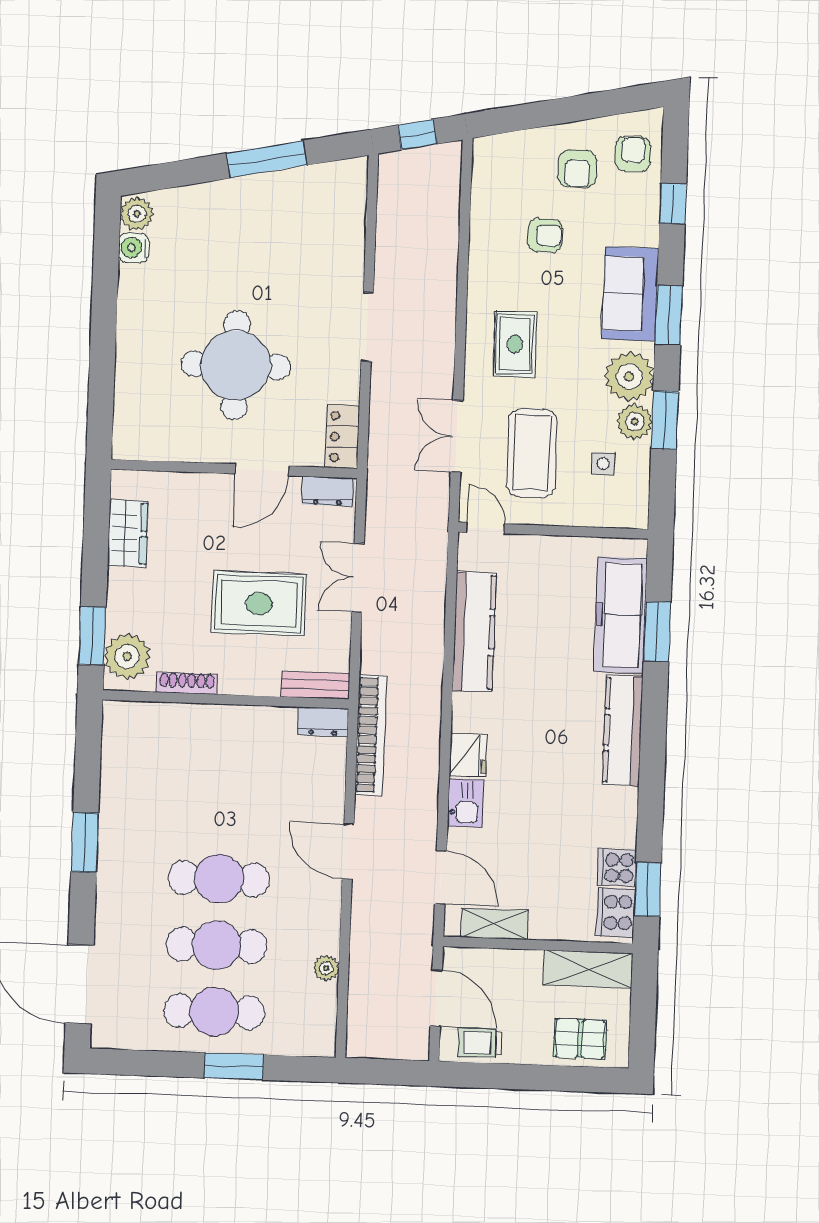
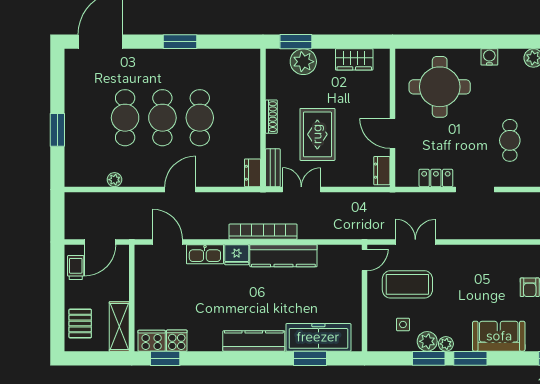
water cooler: (134, 248) -> (489, 57), moved
cafe table: (282, 261) -> (510, 140), added
window: (669, 315) -> (470, 358), moved
rug: (515, 344) -> (468, 273), removed
round table: (236, 365) -> (440, 87), moved
plant: (629, 376) -> (446, 344), width x0.53, depth x0.53
locker: (343, 437) -> (436, 178), moved
double door: (358, 578) -> (301, 189), moved
kitchen counter: (474, 632) -> (283, 256), moved
plant: (127, 656) -> (303, 62), moved
shoe rack: (187, 683) -> (271, 117), moved
bookcase: (371, 735) -> (263, 232), moved, turned 180
kitchen sink: (465, 803) -> (205, 254), width x1.38
door: (441, 877) -> (168, 242), swing flipped
shelving: (494, 924) -> (143, 273), removed
cafe table: (214, 1012) -> (200, 118), moved

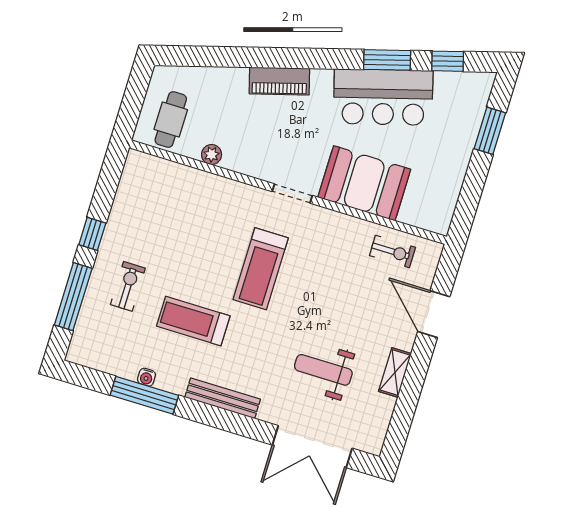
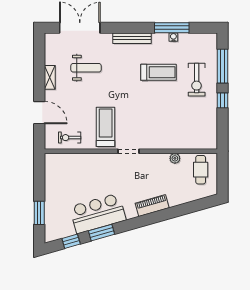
booth: (364, 183) -> (94, 167), removed
treadmill: (261, 269) -> (106, 127), moved
exercise bike: (128, 286) -> (197, 80), width x1.38, depth x1.39

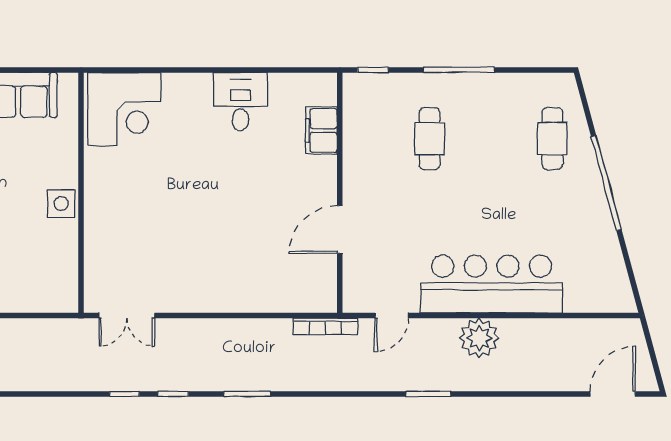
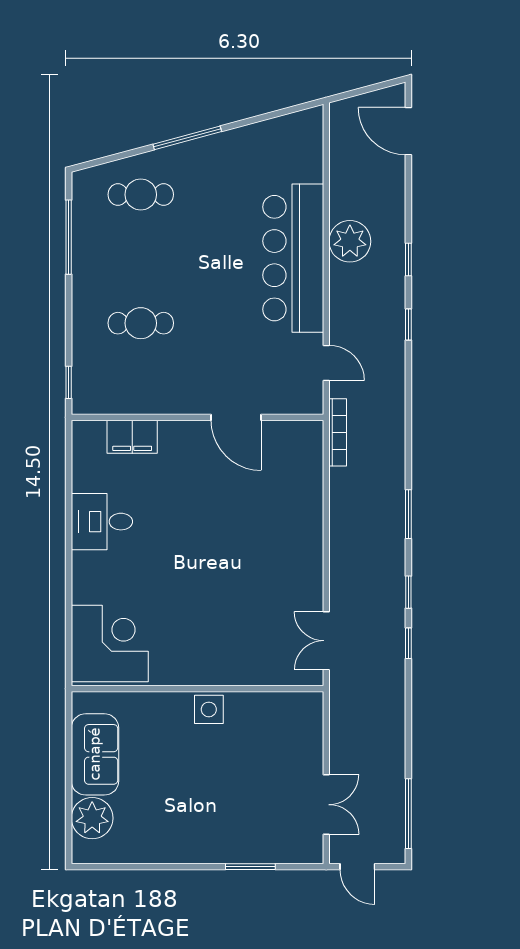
window: (459, 70) -> (69, 237), moved
window: (606, 183) -> (187, 138), width x0.68
double door: (127, 316) -> (326, 641), swing flipped
plant: (479, 338) -> (350, 241), moved
window: (428, 394) -> (408, 324), width x0.67
window: (490, 394) -> (408, 260), added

> **PROBLEM STATEMENT**
Exact copy, pictures excluded: from the line with "locker: (343, 437) -> (436, 178), moved" up to and including the line with "window: (606, 183) -> (187, 138), width x0.68" in the data above.

> **PROBLEM SOLUTION**
locker: (343, 437) -> (436, 178), moved
double door: (358, 578) -> (301, 189), moved
kitchen counter: (474, 632) -> (283, 256), moved
plant: (127, 656) -> (303, 62), moved
shoe rack: (187, 683) -> (271, 117), moved
bookcase: (371, 735) -> (263, 232), moved, turned 180
kitchen sink: (465, 803) -> (205, 254), width x1.38
door: (441, 877) -> (168, 242), swing flipped
shelving: (494, 924) -> (143, 273), removed
cafe table: (214, 1012) -> (200, 118), moved

booth: (364, 183) -> (94, 167), removed
treadmill: (261, 269) -> (106, 127), moved
exercise bike: (128, 286) -> (197, 80), width x1.38, depth x1.39

window: (459, 70) -> (69, 237), moved
window: (606, 183) -> (187, 138), width x0.68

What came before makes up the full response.